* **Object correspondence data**
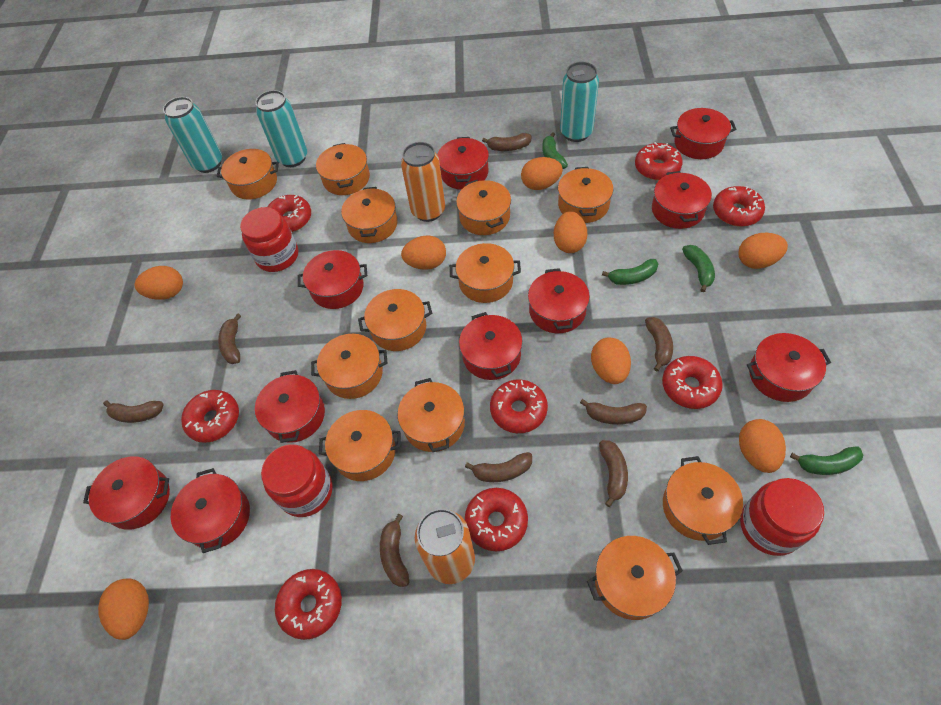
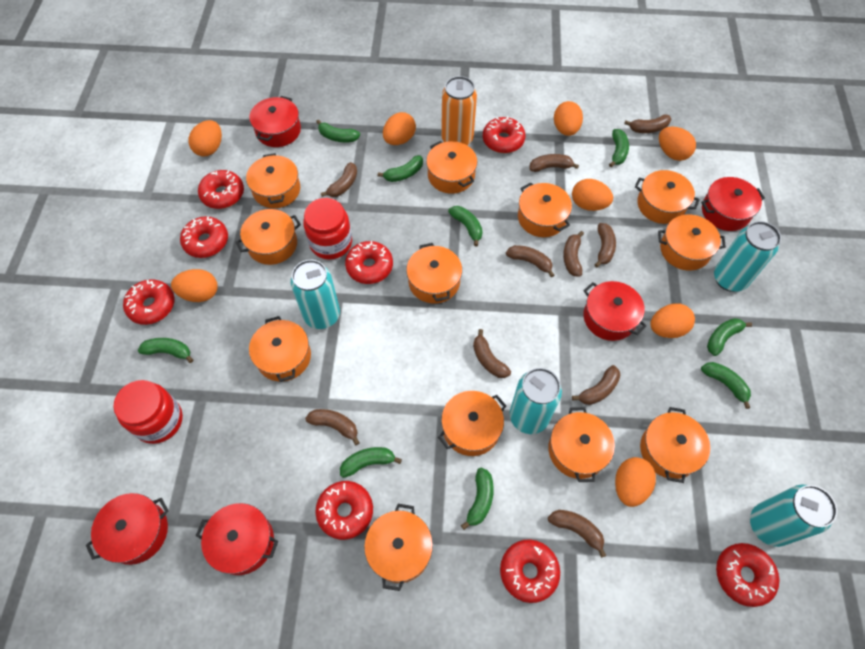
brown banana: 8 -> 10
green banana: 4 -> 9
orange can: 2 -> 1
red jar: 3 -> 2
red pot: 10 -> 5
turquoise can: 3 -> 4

* **Work task**
Repeat every record exactly, but not the pictures.

* **Result of this task**
brown banana: 8 -> 10
green banana: 4 -> 9
orange can: 2 -> 1
red jar: 3 -> 2
red pot: 10 -> 5
turquoise can: 3 -> 4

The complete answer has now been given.